## WHAT YOU ARE ASKED TO DO
Reproduce every line of the data below without changing anything.

Data entries
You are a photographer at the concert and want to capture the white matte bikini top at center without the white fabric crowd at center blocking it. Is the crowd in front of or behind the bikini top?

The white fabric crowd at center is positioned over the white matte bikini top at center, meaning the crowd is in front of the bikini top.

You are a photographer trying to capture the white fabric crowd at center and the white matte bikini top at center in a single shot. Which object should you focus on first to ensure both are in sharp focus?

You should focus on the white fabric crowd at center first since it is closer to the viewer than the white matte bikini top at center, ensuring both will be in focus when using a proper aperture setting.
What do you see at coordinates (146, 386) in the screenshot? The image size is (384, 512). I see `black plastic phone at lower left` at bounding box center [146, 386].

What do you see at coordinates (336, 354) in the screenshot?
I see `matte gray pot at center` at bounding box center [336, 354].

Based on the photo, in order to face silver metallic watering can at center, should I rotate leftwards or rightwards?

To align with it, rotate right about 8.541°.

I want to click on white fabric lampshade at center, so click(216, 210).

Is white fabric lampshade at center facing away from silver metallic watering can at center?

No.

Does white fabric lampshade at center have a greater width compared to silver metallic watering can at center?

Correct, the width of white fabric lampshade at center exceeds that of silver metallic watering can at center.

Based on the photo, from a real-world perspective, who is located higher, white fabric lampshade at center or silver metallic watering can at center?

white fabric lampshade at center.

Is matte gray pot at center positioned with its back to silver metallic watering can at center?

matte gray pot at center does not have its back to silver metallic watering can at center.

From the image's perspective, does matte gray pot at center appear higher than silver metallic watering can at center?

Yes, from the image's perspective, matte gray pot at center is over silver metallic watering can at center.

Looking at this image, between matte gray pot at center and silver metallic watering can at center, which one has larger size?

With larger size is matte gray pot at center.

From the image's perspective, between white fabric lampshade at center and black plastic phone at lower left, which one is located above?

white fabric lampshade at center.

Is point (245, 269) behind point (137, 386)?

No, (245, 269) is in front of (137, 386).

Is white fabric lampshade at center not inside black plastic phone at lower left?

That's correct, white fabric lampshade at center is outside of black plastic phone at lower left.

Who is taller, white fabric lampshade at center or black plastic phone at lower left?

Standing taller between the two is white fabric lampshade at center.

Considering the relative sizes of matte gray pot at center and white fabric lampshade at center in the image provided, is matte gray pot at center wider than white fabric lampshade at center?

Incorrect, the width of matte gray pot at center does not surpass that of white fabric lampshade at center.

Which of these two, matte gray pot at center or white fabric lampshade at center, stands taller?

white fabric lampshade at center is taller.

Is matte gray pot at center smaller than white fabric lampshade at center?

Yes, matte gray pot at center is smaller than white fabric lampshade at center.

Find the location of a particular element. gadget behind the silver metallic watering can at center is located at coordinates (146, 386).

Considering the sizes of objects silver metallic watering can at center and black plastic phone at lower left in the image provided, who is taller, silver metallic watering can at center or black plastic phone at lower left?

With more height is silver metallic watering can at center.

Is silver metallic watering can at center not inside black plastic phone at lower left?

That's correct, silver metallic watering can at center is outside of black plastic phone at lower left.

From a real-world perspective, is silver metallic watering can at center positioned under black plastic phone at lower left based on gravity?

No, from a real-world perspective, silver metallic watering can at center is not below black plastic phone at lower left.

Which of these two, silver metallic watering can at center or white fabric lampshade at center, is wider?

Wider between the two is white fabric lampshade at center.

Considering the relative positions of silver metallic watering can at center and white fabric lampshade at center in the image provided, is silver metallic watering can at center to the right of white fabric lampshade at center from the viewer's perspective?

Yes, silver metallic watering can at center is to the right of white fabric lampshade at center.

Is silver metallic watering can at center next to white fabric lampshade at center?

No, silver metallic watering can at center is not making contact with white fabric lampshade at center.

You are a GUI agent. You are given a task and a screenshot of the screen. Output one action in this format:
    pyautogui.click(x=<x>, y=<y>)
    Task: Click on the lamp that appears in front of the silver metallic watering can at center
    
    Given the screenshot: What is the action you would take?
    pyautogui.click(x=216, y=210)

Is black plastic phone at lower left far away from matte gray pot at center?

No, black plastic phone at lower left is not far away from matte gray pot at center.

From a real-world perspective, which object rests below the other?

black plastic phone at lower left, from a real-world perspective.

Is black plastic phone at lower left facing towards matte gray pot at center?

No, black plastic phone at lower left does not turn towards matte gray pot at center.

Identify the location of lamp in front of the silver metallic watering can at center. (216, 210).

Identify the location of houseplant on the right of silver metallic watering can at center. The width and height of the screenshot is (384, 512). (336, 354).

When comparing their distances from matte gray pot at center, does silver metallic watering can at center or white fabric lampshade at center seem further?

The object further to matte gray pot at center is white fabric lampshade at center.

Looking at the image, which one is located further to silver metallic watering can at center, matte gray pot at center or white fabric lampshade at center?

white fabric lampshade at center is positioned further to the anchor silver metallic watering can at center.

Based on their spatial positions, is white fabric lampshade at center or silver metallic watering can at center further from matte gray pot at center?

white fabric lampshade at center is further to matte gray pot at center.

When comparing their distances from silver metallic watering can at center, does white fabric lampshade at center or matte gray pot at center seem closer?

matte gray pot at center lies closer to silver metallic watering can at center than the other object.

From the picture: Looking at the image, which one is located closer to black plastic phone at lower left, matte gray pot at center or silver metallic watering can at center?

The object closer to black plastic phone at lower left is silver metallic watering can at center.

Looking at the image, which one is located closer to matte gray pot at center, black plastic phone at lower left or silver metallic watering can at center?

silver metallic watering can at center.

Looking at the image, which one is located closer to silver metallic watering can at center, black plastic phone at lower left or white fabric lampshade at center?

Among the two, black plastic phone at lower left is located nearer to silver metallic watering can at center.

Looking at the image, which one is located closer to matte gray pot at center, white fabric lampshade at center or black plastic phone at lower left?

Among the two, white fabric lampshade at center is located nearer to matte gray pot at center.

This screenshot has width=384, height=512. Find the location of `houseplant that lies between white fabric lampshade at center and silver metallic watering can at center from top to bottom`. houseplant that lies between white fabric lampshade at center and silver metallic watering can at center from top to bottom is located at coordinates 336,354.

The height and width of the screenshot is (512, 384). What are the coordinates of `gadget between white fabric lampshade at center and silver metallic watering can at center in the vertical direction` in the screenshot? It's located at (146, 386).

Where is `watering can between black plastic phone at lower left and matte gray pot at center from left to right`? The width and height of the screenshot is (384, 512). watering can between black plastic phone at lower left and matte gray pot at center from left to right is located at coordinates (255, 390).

## THE REPLY
You are a photographer at the concert and want to capture the white matte bikini top at center without the white fabric crowd at center blocking it. Is the crowd in front of or behind the bikini top?

The white fabric crowd at center is positioned over the white matte bikini top at center, meaning the crowd is in front of the bikini top.

You are a photographer trying to capture the white fabric crowd at center and the white matte bikini top at center in a single shot. Which object should you focus on first to ensure both are in sharp focus?

You should focus on the white fabric crowd at center first since it is closer to the viewer than the white matte bikini top at center, ensuring both will be in focus when using a proper aperture setting.
What do you see at coordinates (146, 386) in the screenshot? The image size is (384, 512). I see `black plastic phone at lower left` at bounding box center [146, 386].

What do you see at coordinates (336, 354) in the screenshot?
I see `matte gray pot at center` at bounding box center [336, 354].

Based on the photo, in order to face silver metallic watering can at center, should I rotate leftwards or rightwards?

To align with it, rotate right about 8.541°.

I want to click on white fabric lampshade at center, so click(216, 210).

Is white fabric lampshade at center facing away from silver metallic watering can at center?

No.

Does white fabric lampshade at center have a greater width compared to silver metallic watering can at center?

Correct, the width of white fabric lampshade at center exceeds that of silver metallic watering can at center.

Based on the photo, from a real-world perspective, who is located higher, white fabric lampshade at center or silver metallic watering can at center?

white fabric lampshade at center.

Is matte gray pot at center positioned with its back to silver metallic watering can at center?

matte gray pot at center does not have its back to silver metallic watering can at center.

From the image's perspective, does matte gray pot at center appear higher than silver metallic watering can at center?

Yes, from the image's perspective, matte gray pot at center is over silver metallic watering can at center.

Looking at this image, between matte gray pot at center and silver metallic watering can at center, which one has larger size?

With larger size is matte gray pot at center.

From the image's perspective, between white fabric lampshade at center and black plastic phone at lower left, which one is located above?

white fabric lampshade at center.

Is point (245, 269) behind point (137, 386)?

No, (245, 269) is in front of (137, 386).

Is white fabric lampshade at center not inside black plastic phone at lower left?

That's correct, white fabric lampshade at center is outside of black plastic phone at lower left.

Who is taller, white fabric lampshade at center or black plastic phone at lower left?

Standing taller between the two is white fabric lampshade at center.

Considering the relative sizes of matte gray pot at center and white fabric lampshade at center in the image provided, is matte gray pot at center wider than white fabric lampshade at center?

Incorrect, the width of matte gray pot at center does not surpass that of white fabric lampshade at center.

Which of these two, matte gray pot at center or white fabric lampshade at center, stands taller?

white fabric lampshade at center is taller.

Is matte gray pot at center smaller than white fabric lampshade at center?

Yes, matte gray pot at center is smaller than white fabric lampshade at center.

Find the location of a particular element. gadget behind the silver metallic watering can at center is located at coordinates (146, 386).

Considering the sizes of objects silver metallic watering can at center and black plastic phone at lower left in the image provided, who is taller, silver metallic watering can at center or black plastic phone at lower left?

With more height is silver metallic watering can at center.

Is silver metallic watering can at center not inside black plastic phone at lower left?

That's correct, silver metallic watering can at center is outside of black plastic phone at lower left.

From a real-world perspective, is silver metallic watering can at center positioned under black plastic phone at lower left based on gravity?

No, from a real-world perspective, silver metallic watering can at center is not below black plastic phone at lower left.

Which of these two, silver metallic watering can at center or white fabric lampshade at center, is wider?

Wider between the two is white fabric lampshade at center.

Considering the relative positions of silver metallic watering can at center and white fabric lampshade at center in the image provided, is silver metallic watering can at center to the right of white fabric lampshade at center from the viewer's perspective?

Yes, silver metallic watering can at center is to the right of white fabric lampshade at center.

Is silver metallic watering can at center next to white fabric lampshade at center?

No, silver metallic watering can at center is not making contact with white fabric lampshade at center.

You are a GUI agent. You are given a task and a screenshot of the screen. Output one action in this format:
    pyautogui.click(x=<x>, y=<y>)
    Task: Click on the lamp that appears in front of the silver metallic watering can at center
    
    Given the screenshot: What is the action you would take?
    pyautogui.click(x=216, y=210)

Is black plastic phone at lower left far away from matte gray pot at center?

No, black plastic phone at lower left is not far away from matte gray pot at center.

From a real-world perspective, which object rests below the other?

black plastic phone at lower left, from a real-world perspective.

Is black plastic phone at lower left facing towards matte gray pot at center?

No, black plastic phone at lower left does not turn towards matte gray pot at center.

Identify the location of lamp in front of the silver metallic watering can at center. (216, 210).

Identify the location of houseplant on the right of silver metallic watering can at center. The width and height of the screenshot is (384, 512). (336, 354).

When comparing their distances from matte gray pot at center, does silver metallic watering can at center or white fabric lampshade at center seem further?

The object further to matte gray pot at center is white fabric lampshade at center.

Looking at the image, which one is located further to silver metallic watering can at center, matte gray pot at center or white fabric lampshade at center?

white fabric lampshade at center is positioned further to the anchor silver metallic watering can at center.

Based on their spatial positions, is white fabric lampshade at center or silver metallic watering can at center further from matte gray pot at center?

white fabric lampshade at center is further to matte gray pot at center.

When comparing their distances from silver metallic watering can at center, does white fabric lampshade at center or matte gray pot at center seem closer?

matte gray pot at center lies closer to silver metallic watering can at center than the other object.

From the picture: Looking at the image, which one is located closer to black plastic phone at lower left, matte gray pot at center or silver metallic watering can at center?

The object closer to black plastic phone at lower left is silver metallic watering can at center.

Looking at the image, which one is located closer to matte gray pot at center, black plastic phone at lower left or silver metallic watering can at center?

silver metallic watering can at center.

Looking at the image, which one is located closer to silver metallic watering can at center, black plastic phone at lower left or white fabric lampshade at center?

Among the two, black plastic phone at lower left is located nearer to silver metallic watering can at center.

Looking at the image, which one is located closer to matte gray pot at center, white fabric lampshade at center or black plastic phone at lower left?

Among the two, white fabric lampshade at center is located nearer to matte gray pot at center.

This screenshot has width=384, height=512. Find the location of `houseplant that lies between white fabric lampshade at center and silver metallic watering can at center from top to bottom`. houseplant that lies between white fabric lampshade at center and silver metallic watering can at center from top to bottom is located at coordinates 336,354.

The height and width of the screenshot is (512, 384). What are the coordinates of `gadget between white fabric lampshade at center and silver metallic watering can at center in the vertical direction` in the screenshot? It's located at (146, 386).

Where is `watering can between black plastic phone at lower left and matte gray pot at center from left to right`? The width and height of the screenshot is (384, 512). watering can between black plastic phone at lower left and matte gray pot at center from left to right is located at coordinates (255, 390).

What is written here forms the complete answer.